* **INPUT MATERIAL**
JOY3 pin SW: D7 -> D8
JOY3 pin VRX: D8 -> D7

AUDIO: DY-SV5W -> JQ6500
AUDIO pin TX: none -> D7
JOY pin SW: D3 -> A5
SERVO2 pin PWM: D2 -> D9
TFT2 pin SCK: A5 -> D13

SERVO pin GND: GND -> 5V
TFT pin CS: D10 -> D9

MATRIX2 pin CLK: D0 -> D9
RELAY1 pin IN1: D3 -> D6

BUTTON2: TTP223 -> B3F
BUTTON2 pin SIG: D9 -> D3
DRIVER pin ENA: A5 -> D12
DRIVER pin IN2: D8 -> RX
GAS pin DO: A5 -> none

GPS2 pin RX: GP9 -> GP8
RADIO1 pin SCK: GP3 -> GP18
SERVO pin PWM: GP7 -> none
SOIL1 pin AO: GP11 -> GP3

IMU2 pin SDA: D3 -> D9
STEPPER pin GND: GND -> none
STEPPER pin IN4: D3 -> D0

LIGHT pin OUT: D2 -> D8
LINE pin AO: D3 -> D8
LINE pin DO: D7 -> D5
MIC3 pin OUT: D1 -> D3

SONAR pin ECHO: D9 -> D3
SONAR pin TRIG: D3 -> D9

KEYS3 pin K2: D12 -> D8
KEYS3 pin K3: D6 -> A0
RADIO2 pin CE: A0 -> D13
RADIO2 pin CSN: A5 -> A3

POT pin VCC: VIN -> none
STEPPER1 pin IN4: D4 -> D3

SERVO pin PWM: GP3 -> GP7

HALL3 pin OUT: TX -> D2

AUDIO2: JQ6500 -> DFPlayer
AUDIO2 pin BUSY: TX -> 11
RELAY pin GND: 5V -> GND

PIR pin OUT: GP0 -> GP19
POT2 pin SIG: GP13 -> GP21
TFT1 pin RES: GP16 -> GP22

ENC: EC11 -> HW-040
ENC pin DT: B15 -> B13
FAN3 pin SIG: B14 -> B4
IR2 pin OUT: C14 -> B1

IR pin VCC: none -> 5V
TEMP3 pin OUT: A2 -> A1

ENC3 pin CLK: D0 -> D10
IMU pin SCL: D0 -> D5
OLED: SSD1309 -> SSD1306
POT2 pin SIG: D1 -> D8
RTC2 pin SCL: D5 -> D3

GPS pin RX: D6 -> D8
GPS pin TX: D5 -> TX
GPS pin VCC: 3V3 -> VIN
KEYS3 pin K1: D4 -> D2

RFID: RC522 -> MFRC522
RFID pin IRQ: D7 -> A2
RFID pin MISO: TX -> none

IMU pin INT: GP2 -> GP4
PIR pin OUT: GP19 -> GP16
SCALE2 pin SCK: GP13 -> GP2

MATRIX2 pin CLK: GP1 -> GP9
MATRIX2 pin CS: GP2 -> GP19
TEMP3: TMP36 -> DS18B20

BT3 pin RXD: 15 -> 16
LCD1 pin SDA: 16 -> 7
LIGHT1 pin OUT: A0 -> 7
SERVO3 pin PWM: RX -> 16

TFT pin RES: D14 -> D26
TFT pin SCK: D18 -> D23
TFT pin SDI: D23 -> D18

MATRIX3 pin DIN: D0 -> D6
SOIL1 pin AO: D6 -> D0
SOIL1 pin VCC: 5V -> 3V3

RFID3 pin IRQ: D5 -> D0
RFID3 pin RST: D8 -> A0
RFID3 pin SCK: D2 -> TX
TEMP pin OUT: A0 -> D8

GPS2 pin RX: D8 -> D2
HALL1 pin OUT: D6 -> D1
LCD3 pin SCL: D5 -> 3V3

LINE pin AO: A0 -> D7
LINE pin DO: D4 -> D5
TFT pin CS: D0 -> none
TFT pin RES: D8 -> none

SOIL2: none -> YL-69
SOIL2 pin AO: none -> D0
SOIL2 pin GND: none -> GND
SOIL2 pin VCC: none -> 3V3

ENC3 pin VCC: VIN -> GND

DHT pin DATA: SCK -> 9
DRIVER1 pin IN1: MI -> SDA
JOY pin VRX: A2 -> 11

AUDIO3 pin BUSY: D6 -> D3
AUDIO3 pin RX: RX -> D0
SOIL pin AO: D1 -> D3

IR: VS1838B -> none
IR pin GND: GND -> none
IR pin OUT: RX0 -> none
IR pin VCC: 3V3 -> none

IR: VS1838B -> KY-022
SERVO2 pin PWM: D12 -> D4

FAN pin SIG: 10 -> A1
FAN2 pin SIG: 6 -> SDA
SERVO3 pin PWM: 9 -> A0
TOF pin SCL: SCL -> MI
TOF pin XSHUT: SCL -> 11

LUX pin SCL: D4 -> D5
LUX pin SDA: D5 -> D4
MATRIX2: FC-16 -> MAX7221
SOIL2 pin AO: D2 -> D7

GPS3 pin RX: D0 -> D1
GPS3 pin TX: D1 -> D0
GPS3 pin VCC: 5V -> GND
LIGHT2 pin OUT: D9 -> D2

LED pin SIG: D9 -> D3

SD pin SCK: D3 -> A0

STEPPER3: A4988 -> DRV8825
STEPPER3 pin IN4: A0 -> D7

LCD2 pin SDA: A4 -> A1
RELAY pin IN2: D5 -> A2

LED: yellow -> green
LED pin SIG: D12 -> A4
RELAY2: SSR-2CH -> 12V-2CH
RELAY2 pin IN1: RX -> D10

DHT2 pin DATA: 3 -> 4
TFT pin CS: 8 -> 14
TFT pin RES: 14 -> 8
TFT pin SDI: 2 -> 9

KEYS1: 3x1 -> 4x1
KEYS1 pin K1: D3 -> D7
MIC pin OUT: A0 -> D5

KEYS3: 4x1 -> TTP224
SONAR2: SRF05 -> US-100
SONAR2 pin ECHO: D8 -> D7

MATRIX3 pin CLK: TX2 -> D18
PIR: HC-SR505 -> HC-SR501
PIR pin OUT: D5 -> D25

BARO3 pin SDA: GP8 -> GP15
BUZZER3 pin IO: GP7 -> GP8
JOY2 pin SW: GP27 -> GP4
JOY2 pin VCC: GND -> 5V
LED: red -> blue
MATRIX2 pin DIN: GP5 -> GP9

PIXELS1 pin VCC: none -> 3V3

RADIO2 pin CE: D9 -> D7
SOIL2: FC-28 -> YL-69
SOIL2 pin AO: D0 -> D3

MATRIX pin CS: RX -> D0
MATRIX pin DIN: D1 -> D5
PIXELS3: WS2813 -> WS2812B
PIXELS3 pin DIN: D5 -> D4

* **REQUIREMENT**
Return all of the entries word for word.

* **TASK SOLUTION**
JOY3 pin SW: D7 -> D8
JOY3 pin VRX: D8 -> D7

AUDIO: DY-SV5W -> JQ6500
AUDIO pin TX: none -> D7
JOY pin SW: D3 -> A5
SERVO2 pin PWM: D2 -> D9
TFT2 pin SCK: A5 -> D13

SERVO pin GND: GND -> 5V
TFT pin CS: D10 -> D9

MATRIX2 pin CLK: D0 -> D9
RELAY1 pin IN1: D3 -> D6

BUTTON2: TTP223 -> B3F
BUTTON2 pin SIG: D9 -> D3
DRIVER pin ENA: A5 -> D12
DRIVER pin IN2: D8 -> RX
GAS pin DO: A5 -> none

GPS2 pin RX: GP9 -> GP8
RADIO1 pin SCK: GP3 -> GP18
SERVO pin PWM: GP7 -> none
SOIL1 pin AO: GP11 -> GP3

IMU2 pin SDA: D3 -> D9
STEPPER pin GND: GND -> none
STEPPER pin IN4: D3 -> D0

LIGHT pin OUT: D2 -> D8
LINE pin AO: D3 -> D8
LINE pin DO: D7 -> D5
MIC3 pin OUT: D1 -> D3

SONAR pin ECHO: D9 -> D3
SONAR pin TRIG: D3 -> D9

KEYS3 pin K2: D12 -> D8
KEYS3 pin K3: D6 -> A0
RADIO2 pin CE: A0 -> D13
RADIO2 pin CSN: A5 -> A3

POT pin VCC: VIN -> none
STEPPER1 pin IN4: D4 -> D3

SERVO pin PWM: GP3 -> GP7

HALL3 pin OUT: TX -> D2

AUDIO2: JQ6500 -> DFPlayer
AUDIO2 pin BUSY: TX -> 11
RELAY pin GND: 5V -> GND

PIR pin OUT: GP0 -> GP19
POT2 pin SIG: GP13 -> GP21
TFT1 pin RES: GP16 -> GP22

ENC: EC11 -> HW-040
ENC pin DT: B15 -> B13
FAN3 pin SIG: B14 -> B4
IR2 pin OUT: C14 -> B1

IR pin VCC: none -> 5V
TEMP3 pin OUT: A2 -> A1

ENC3 pin CLK: D0 -> D10
IMU pin SCL: D0 -> D5
OLED: SSD1309 -> SSD1306
POT2 pin SIG: D1 -> D8
RTC2 pin SCL: D5 -> D3

GPS pin RX: D6 -> D8
GPS pin TX: D5 -> TX
GPS pin VCC: 3V3 -> VIN
KEYS3 pin K1: D4 -> D2

RFID: RC522 -> MFRC522
RFID pin IRQ: D7 -> A2
RFID pin MISO: TX -> none

IMU pin INT: GP2 -> GP4
PIR pin OUT: GP19 -> GP16
SCALE2 pin SCK: GP13 -> GP2

MATRIX2 pin CLK: GP1 -> GP9
MATRIX2 pin CS: GP2 -> GP19
TEMP3: TMP36 -> DS18B20

BT3 pin RXD: 15 -> 16
LCD1 pin SDA: 16 -> 7
LIGHT1 pin OUT: A0 -> 7
SERVO3 pin PWM: RX -> 16

TFT pin RES: D14 -> D26
TFT pin SCK: D18 -> D23
TFT pin SDI: D23 -> D18

MATRIX3 pin DIN: D0 -> D6
SOIL1 pin AO: D6 -> D0
SOIL1 pin VCC: 5V -> 3V3

RFID3 pin IRQ: D5 -> D0
RFID3 pin RST: D8 -> A0
RFID3 pin SCK: D2 -> TX
TEMP pin OUT: A0 -> D8

GPS2 pin RX: D8 -> D2
HALL1 pin OUT: D6 -> D1
LCD3 pin SCL: D5 -> 3V3

LINE pin AO: A0 -> D7
LINE pin DO: D4 -> D5
TFT pin CS: D0 -> none
TFT pin RES: D8 -> none

SOIL2: none -> YL-69
SOIL2 pin AO: none -> D0
SOIL2 pin GND: none -> GND
SOIL2 pin VCC: none -> 3V3

ENC3 pin VCC: VIN -> GND

DHT pin DATA: SCK -> 9
DRIVER1 pin IN1: MI -> SDA
JOY pin VRX: A2 -> 11

AUDIO3 pin BUSY: D6 -> D3
AUDIO3 pin RX: RX -> D0
SOIL pin AO: D1 -> D3

IR: VS1838B -> none
IR pin GND: GND -> none
IR pin OUT: RX0 -> none
IR pin VCC: 3V3 -> none

IR: VS1838B -> KY-022
SERVO2 pin PWM: D12 -> D4

FAN pin SIG: 10 -> A1
FAN2 pin SIG: 6 -> SDA
SERVO3 pin PWM: 9 -> A0
TOF pin SCL: SCL -> MI
TOF pin XSHUT: SCL -> 11

LUX pin SCL: D4 -> D5
LUX pin SDA: D5 -> D4
MATRIX2: FC-16 -> MAX7221
SOIL2 pin AO: D2 -> D7

GPS3 pin RX: D0 -> D1
GPS3 pin TX: D1 -> D0
GPS3 pin VCC: 5V -> GND
LIGHT2 pin OUT: D9 -> D2

LED pin SIG: D9 -> D3

SD pin SCK: D3 -> A0

STEPPER3: A4988 -> DRV8825
STEPPER3 pin IN4: A0 -> D7

LCD2 pin SDA: A4 -> A1
RELAY pin IN2: D5 -> A2

LED: yellow -> green
LED pin SIG: D12 -> A4
RELAY2: SSR-2CH -> 12V-2CH
RELAY2 pin IN1: RX -> D10

DHT2 pin DATA: 3 -> 4
TFT pin CS: 8 -> 14
TFT pin RES: 14 -> 8
TFT pin SDI: 2 -> 9

KEYS1: 3x1 -> 4x1
KEYS1 pin K1: D3 -> D7
MIC pin OUT: A0 -> D5

KEYS3: 4x1 -> TTP224
SONAR2: SRF05 -> US-100
SONAR2 pin ECHO: D8 -> D7

MATRIX3 pin CLK: TX2 -> D18
PIR: HC-SR505 -> HC-SR501
PIR pin OUT: D5 -> D25

BARO3 pin SDA: GP8 -> GP15
BUZZER3 pin IO: GP7 -> GP8
JOY2 pin SW: GP27 -> GP4
JOY2 pin VCC: GND -> 5V
LED: red -> blue
MATRIX2 pin DIN: GP5 -> GP9

PIXELS1 pin VCC: none -> 3V3

RADIO2 pin CE: D9 -> D7
SOIL2: FC-28 -> YL-69
SOIL2 pin AO: D0 -> D3

MATRIX pin CS: RX -> D0
MATRIX pin DIN: D1 -> D5
PIXELS3: WS2813 -> WS2812B
PIXELS3 pin DIN: D5 -> D4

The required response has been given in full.